Coordinate-based change listings
--- START ---
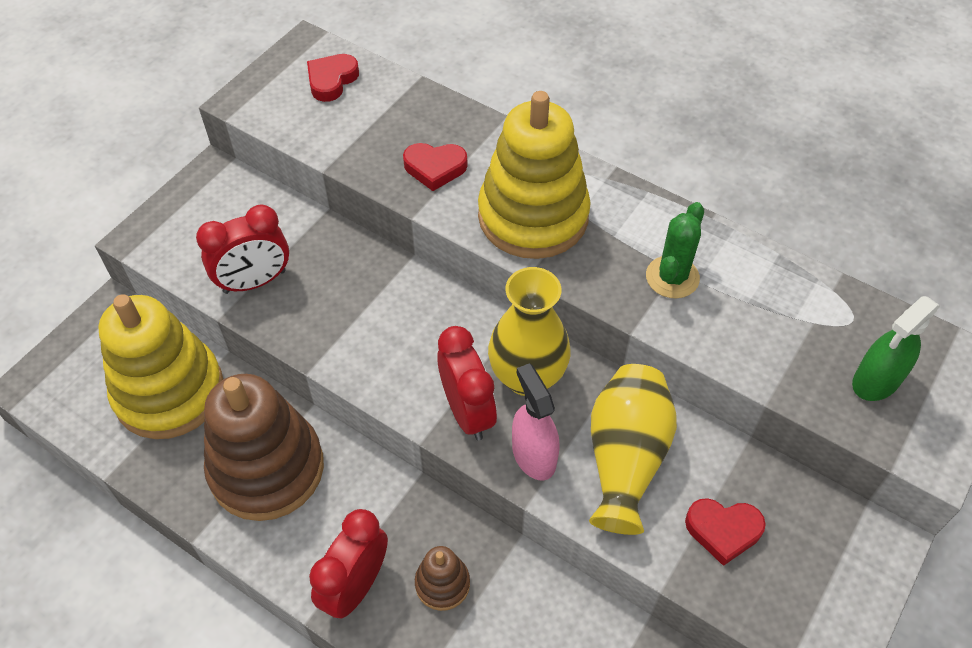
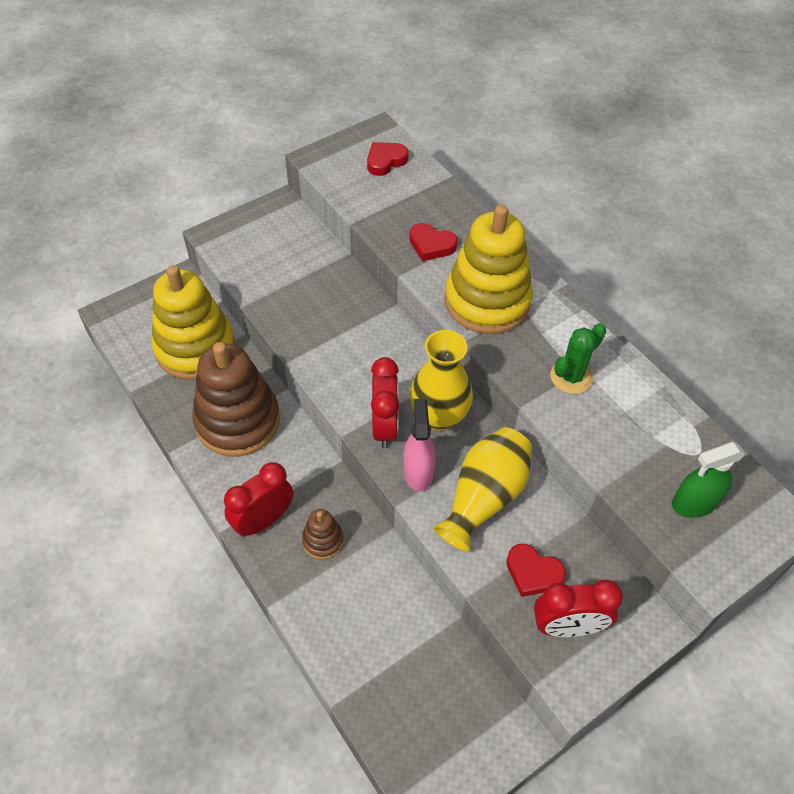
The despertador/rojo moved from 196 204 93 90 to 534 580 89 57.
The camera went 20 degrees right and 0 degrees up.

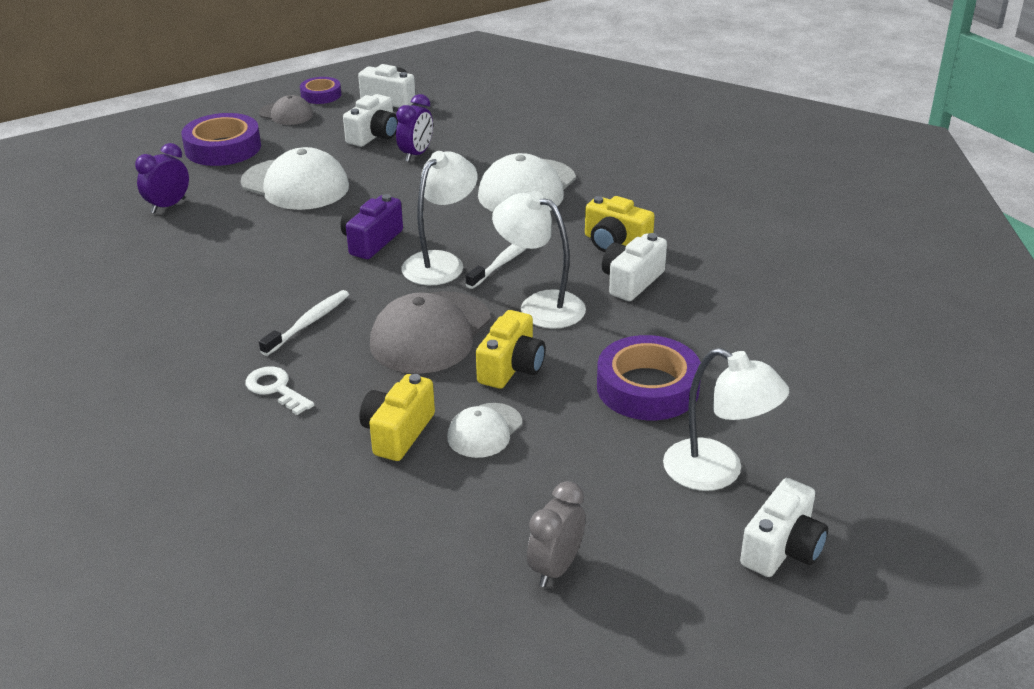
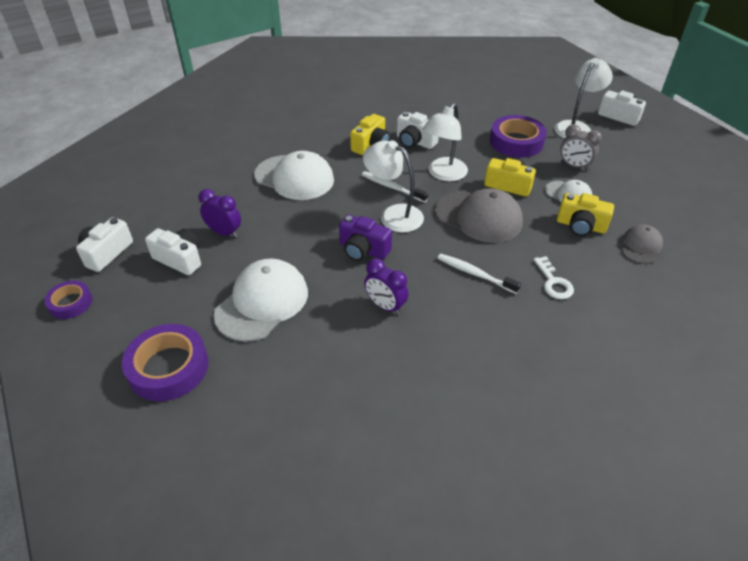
The despertador/morado moved from 135 143 54 71 to 364 258 44 57.
The gorra/gris moved from 259 95 54 30 to 622 224 41 40.
The despertador/gris moved from 527 481 58 106 to 560 124 42 46.
The llave/blanco at 245 367 69 48 turned 60 degrees counterclockwise.
The camera went 90 degrees left and 10 degrees up.

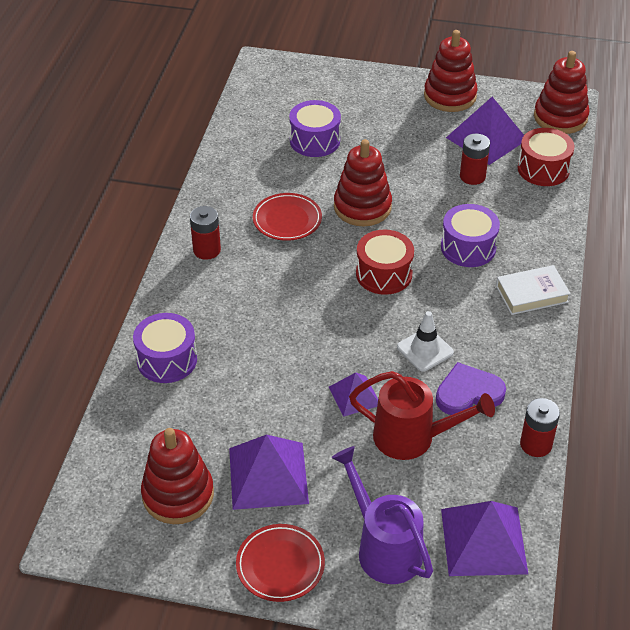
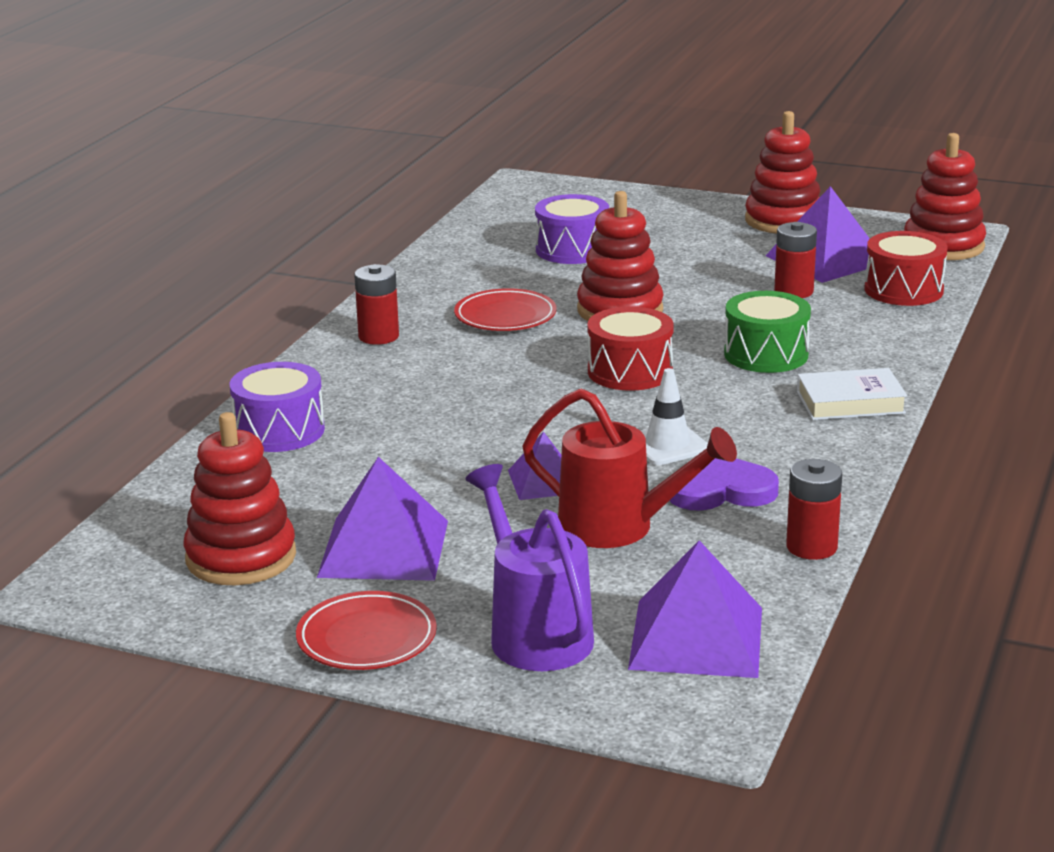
The tambor/morado at 441 204 59 63 became the tambor/verde at 724 291 87 82.
The camera went 10 degrees right and 20 degrees down.

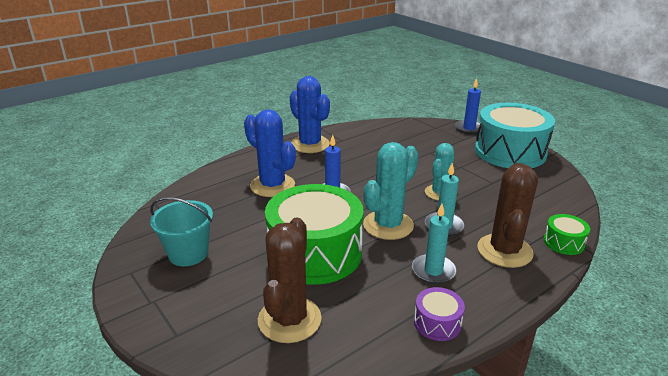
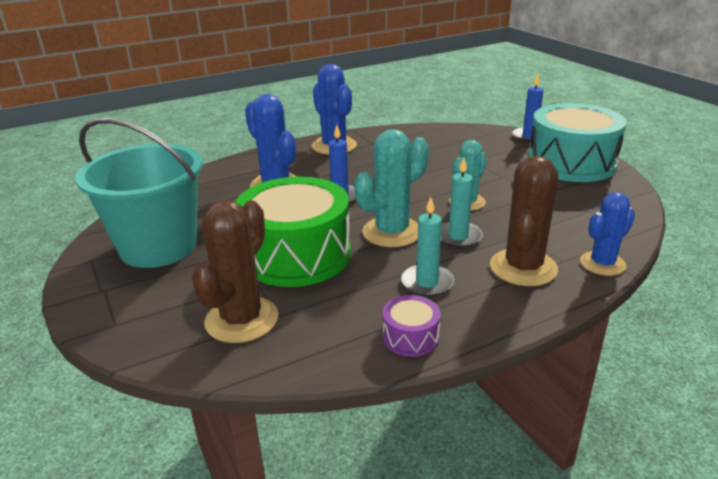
The tambor/verde at 544 214 46 41 was replaced by the cactus/azul at 580 192 55 84.
The balde/turquesa at 150 198 63 68 changed to 1.73 times the size.
The camera went 10 degrees right and 0 degrees up.

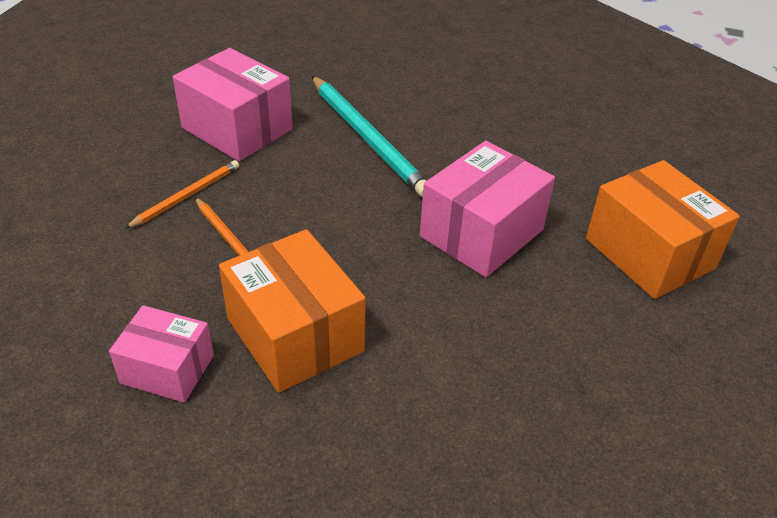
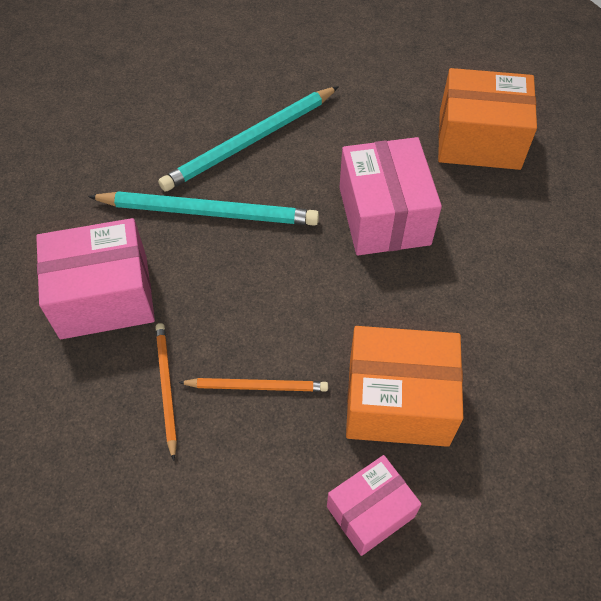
The lápiz/turquesa at 158 86 181 105 appeared.
The camera went 50 degrees left and 15 degrees up.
--- END ---
■ **About this exercise**: Line count for "morado": count the lines in the records above that contain this word, and write only the number.

■ **Written answer**: 2